[Revision tracking records]
◆ ◆ ◆ ◆ ◆

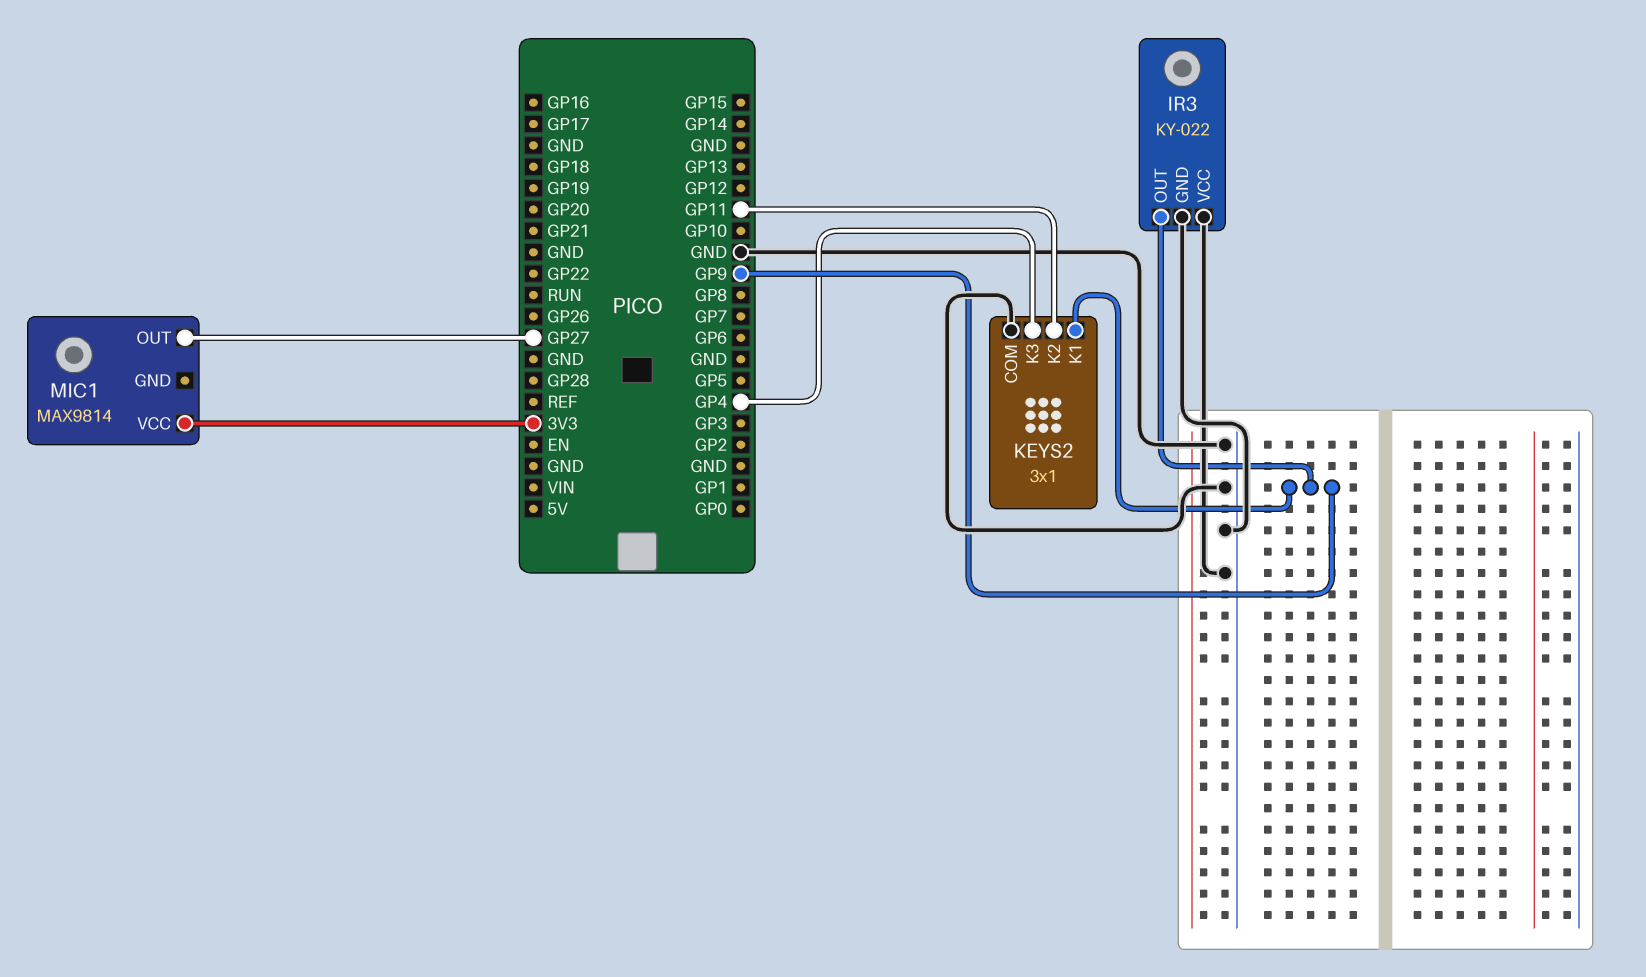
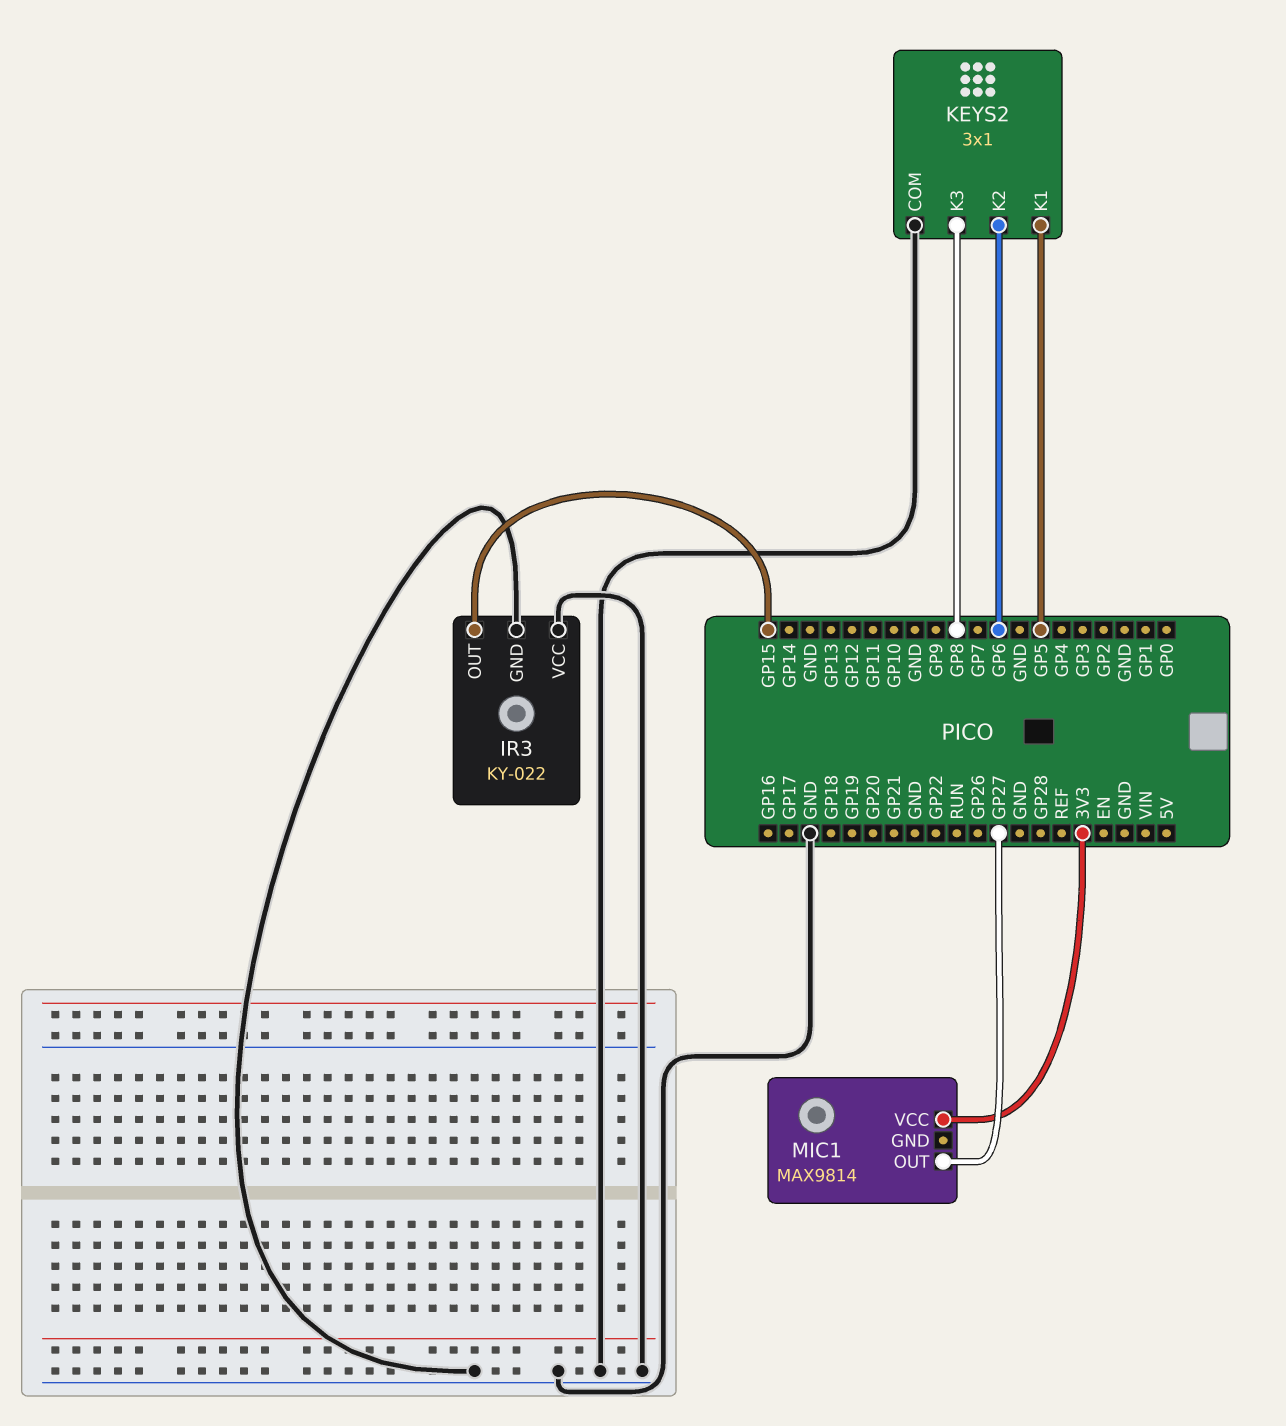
IR3 pin OUT: GP9 -> GP15
KEYS2 pin K1: GP9 -> GP5
KEYS2 pin K2: GP11 -> GP6
KEYS2 pin K3: GP4 -> GP8

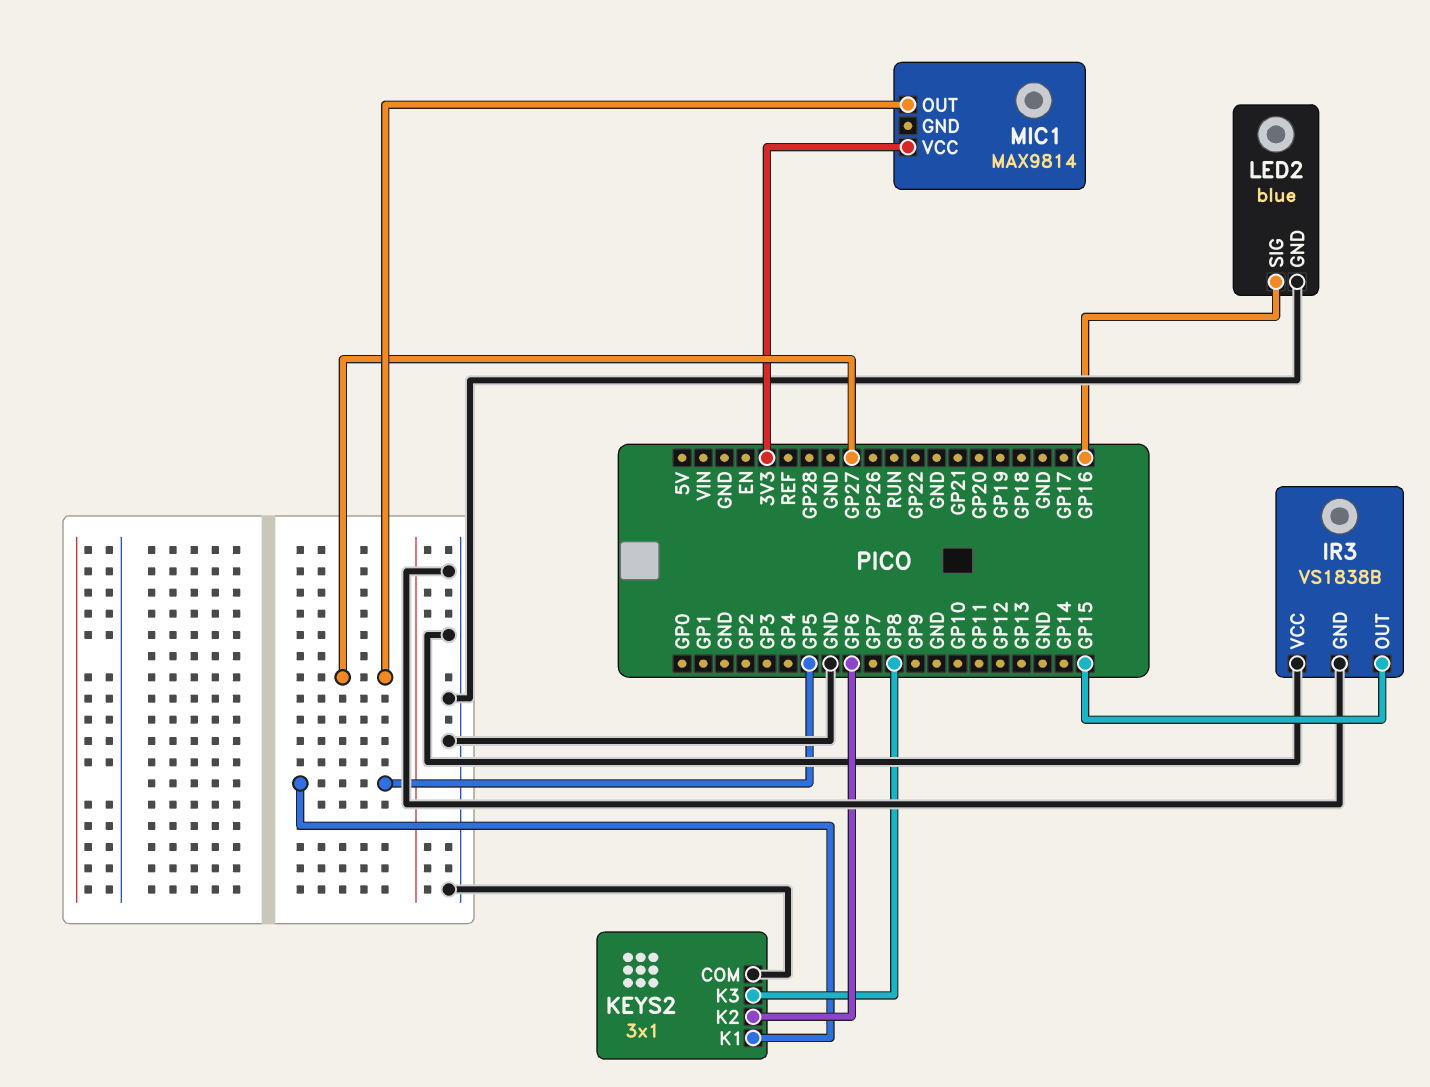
IR3: KY-022 -> VS1838B
LED2: none -> blue
LED2 pin GND: none -> GND
LED2 pin SIG: none -> GP16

◆ ◆ ◆ ◆ ◆

• What the task requires:
Copy all lines above containing the string "none".

• Your solution:
LED2: none -> blue
LED2 pin GND: none -> GND
LED2 pin SIG: none -> GP16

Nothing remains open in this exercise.